**REQUIREMENTS**
Can you turn the lines of the material below, from the line containing "landscapers [174, 1146]" through the end of the material, into a JSON list of strings with one string per line and blank lines omitted?

Pointing material for text and elements
──────────

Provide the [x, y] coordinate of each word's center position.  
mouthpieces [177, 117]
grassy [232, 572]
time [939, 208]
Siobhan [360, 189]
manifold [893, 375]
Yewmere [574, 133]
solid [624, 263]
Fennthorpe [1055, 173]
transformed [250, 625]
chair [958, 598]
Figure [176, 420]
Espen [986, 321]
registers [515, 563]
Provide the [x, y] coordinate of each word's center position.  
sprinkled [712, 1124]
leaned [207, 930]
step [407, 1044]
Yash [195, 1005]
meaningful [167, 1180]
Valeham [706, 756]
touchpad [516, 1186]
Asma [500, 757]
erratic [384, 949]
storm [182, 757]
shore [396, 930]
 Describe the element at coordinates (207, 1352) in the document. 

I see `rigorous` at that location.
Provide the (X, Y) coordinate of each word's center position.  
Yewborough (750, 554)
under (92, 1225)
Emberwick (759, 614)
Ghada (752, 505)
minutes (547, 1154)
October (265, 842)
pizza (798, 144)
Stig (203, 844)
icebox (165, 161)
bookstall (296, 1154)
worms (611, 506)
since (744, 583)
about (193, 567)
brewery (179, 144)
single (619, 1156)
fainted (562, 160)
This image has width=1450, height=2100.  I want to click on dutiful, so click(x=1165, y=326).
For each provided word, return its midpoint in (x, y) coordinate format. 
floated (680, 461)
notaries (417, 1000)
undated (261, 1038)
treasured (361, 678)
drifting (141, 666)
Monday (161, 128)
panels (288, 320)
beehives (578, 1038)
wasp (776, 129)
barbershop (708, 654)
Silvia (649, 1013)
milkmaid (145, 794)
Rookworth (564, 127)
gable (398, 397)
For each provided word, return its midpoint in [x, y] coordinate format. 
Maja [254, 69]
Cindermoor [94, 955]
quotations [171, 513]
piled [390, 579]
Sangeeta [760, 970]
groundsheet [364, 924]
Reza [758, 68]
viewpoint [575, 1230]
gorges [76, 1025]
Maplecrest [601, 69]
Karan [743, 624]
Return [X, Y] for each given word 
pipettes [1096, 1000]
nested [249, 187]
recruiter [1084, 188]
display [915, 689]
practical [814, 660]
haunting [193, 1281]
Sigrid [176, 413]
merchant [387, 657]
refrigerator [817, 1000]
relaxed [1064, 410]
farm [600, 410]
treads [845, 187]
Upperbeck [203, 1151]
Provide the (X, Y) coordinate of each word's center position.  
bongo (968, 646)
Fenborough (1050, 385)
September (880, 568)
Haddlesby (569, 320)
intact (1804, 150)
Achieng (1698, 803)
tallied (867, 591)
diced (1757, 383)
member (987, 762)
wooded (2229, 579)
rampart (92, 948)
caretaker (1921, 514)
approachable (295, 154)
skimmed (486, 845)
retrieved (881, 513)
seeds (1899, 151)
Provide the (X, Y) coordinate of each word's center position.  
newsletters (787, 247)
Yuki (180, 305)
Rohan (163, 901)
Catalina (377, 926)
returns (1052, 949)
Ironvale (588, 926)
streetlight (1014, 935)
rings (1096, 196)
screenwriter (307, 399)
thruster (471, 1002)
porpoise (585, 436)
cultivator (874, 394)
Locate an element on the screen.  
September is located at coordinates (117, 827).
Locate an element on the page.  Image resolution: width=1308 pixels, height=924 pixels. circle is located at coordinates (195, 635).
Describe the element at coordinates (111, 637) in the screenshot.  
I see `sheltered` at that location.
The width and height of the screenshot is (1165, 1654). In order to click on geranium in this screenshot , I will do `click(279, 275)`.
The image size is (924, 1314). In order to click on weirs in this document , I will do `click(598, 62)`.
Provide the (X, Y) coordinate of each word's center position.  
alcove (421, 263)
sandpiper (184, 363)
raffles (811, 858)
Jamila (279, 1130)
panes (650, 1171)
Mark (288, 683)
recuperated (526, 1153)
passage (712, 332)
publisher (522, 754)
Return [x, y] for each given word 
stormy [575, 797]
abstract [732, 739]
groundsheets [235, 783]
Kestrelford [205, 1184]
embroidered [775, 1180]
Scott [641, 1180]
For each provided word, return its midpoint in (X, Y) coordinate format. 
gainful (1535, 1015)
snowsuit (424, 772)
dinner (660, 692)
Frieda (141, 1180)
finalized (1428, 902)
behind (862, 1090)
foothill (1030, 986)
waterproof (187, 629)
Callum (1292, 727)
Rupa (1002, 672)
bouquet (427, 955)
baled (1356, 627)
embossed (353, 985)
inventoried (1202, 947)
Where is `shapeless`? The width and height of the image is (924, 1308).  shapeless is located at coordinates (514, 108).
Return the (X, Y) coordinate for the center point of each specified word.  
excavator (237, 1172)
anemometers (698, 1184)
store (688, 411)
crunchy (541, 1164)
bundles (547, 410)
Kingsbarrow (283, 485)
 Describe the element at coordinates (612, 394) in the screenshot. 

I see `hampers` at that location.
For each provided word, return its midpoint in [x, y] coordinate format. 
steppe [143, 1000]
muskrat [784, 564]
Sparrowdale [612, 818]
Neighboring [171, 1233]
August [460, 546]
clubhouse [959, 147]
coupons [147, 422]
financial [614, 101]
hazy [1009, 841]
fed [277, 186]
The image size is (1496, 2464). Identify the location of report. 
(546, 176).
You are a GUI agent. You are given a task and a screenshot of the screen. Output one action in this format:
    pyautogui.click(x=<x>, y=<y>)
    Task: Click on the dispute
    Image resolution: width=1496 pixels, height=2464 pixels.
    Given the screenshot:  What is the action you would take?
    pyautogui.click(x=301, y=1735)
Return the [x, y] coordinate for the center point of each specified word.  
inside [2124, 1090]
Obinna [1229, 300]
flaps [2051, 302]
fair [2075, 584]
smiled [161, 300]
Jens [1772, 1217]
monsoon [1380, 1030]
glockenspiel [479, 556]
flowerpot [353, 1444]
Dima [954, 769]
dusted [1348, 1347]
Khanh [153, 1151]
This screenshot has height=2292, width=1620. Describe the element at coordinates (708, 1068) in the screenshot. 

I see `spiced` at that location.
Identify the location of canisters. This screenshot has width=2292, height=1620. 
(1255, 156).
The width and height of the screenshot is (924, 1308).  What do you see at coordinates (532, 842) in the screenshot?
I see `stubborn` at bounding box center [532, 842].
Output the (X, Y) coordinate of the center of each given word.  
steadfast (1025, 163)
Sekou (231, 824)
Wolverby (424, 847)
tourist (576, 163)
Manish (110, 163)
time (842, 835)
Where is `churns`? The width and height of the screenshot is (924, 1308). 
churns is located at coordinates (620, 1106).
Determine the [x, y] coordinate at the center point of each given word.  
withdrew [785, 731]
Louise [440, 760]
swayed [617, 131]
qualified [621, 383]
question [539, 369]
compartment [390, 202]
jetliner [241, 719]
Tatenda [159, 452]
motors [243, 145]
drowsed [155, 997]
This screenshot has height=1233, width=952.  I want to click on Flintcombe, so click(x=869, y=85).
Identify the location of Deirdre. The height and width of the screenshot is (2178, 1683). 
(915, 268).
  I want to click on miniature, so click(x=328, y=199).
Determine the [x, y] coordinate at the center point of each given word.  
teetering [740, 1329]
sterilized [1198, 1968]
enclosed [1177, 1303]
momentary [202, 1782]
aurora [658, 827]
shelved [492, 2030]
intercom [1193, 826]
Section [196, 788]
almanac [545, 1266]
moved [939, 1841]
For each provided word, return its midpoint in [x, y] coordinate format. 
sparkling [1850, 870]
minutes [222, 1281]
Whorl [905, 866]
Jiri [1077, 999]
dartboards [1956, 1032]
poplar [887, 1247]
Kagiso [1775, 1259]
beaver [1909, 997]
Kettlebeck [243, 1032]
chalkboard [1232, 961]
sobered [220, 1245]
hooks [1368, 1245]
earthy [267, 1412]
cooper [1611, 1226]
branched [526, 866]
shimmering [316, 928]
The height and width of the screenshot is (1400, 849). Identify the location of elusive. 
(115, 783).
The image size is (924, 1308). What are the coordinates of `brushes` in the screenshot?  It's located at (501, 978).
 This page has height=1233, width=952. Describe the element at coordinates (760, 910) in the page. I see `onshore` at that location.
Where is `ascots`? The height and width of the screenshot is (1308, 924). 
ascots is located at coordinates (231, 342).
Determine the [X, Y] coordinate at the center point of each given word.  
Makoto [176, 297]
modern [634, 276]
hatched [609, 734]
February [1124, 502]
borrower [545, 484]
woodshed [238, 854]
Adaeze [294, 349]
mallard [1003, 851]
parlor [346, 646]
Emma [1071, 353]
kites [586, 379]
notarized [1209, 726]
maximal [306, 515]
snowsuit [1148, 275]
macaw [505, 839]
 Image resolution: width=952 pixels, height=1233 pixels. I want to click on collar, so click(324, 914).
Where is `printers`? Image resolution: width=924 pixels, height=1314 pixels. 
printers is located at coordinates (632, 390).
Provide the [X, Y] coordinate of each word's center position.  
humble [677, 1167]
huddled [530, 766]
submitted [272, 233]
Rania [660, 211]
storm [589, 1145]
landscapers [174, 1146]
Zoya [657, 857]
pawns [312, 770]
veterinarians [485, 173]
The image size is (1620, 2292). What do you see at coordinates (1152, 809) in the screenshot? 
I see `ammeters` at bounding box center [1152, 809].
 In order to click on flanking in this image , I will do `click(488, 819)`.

──────────

**OUTPUT BELOW**
[
  "landscapers [174, 1146]",
  "Zoya [657, 857]",
  "pawns [312, 770]",
  "veterinarians [485, 173]",
  "The image size is (1620, 2292). What do you see at coordinates (1152, 809) in the screenshot? ",
  "I see `ammeters` at bounding box center [1152, 809].",
  " In order to click on flanking in this image , I will do `click(488, 819)`."
]